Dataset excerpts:
++++++

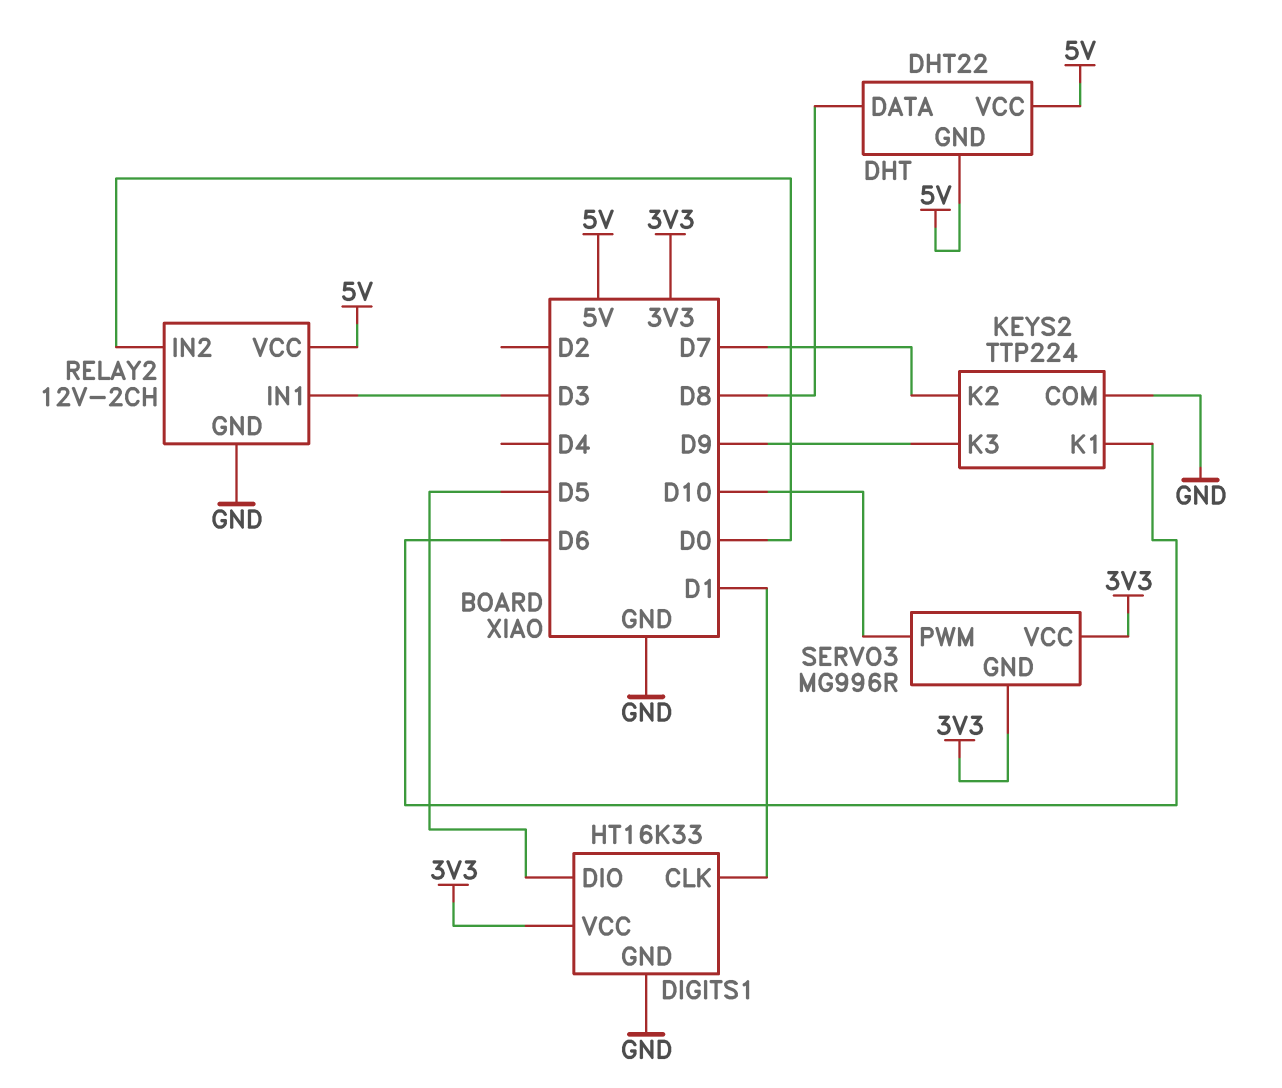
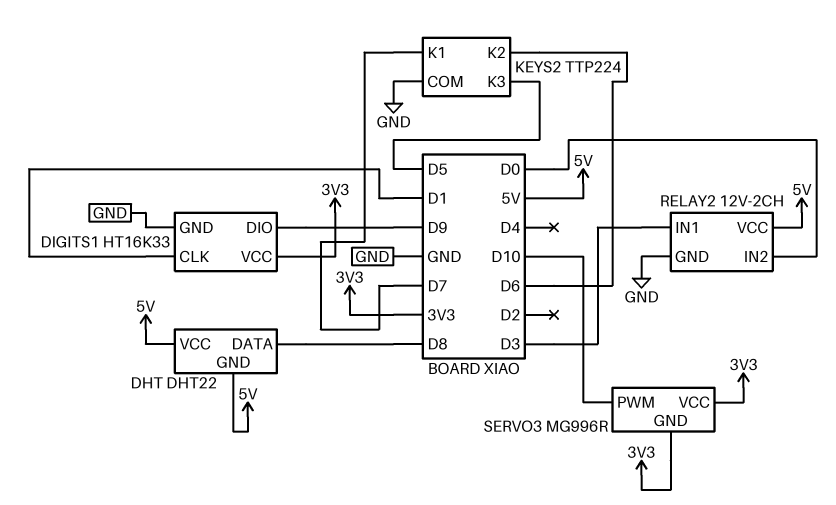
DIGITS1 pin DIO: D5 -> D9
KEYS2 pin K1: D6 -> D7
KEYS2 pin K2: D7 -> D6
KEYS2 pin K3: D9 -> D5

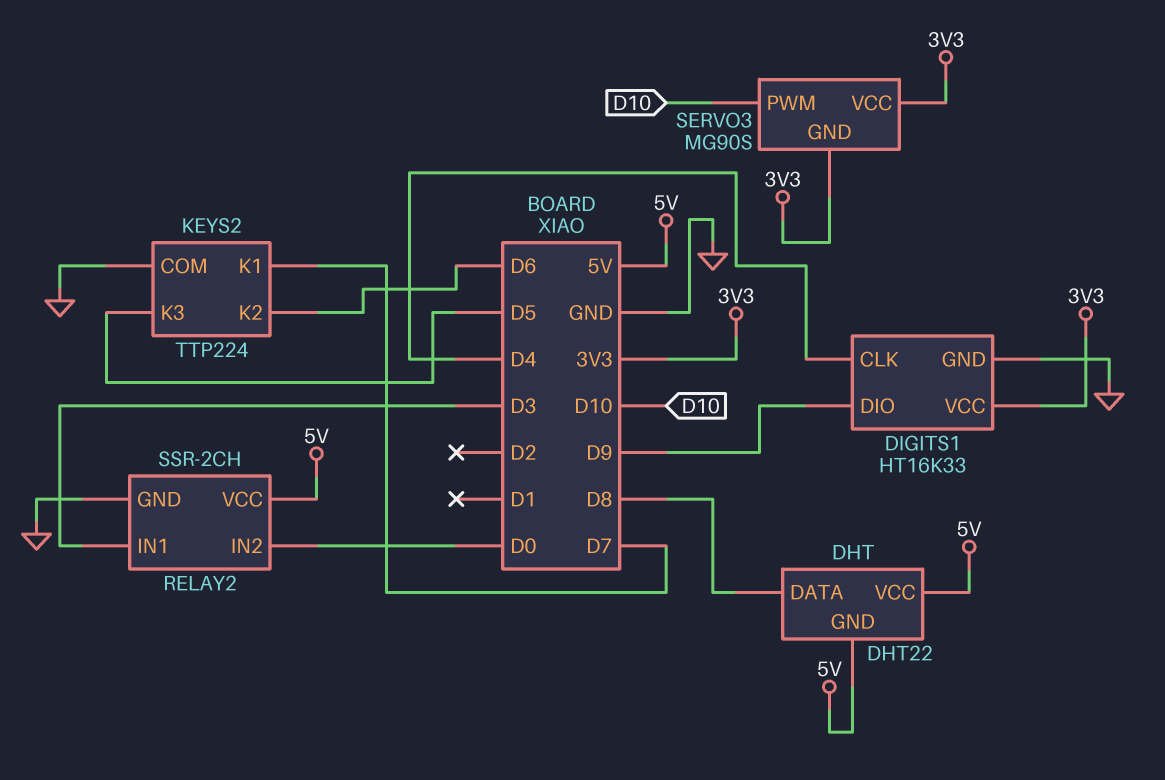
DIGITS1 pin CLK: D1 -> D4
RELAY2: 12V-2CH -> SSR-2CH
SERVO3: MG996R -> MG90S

++++++

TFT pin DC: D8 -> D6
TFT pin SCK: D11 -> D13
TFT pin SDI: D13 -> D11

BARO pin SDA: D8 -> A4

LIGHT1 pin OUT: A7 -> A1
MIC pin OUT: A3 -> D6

++++++

* [AIM OF THE EXERCISE]
Only one stretch of the records above is wanted: the lines between the one holding "TFT pin DC: D8 -> D6" and the one holding "MIC pin OUT: A3 -> D6", inclusive, reproduced exactly.

* [OUTPUT]
TFT pin DC: D8 -> D6
TFT pin SCK: D11 -> D13
TFT pin SDI: D13 -> D11

BARO pin SDA: D8 -> A4

LIGHT1 pin OUT: A7 -> A1
MIC pin OUT: A3 -> D6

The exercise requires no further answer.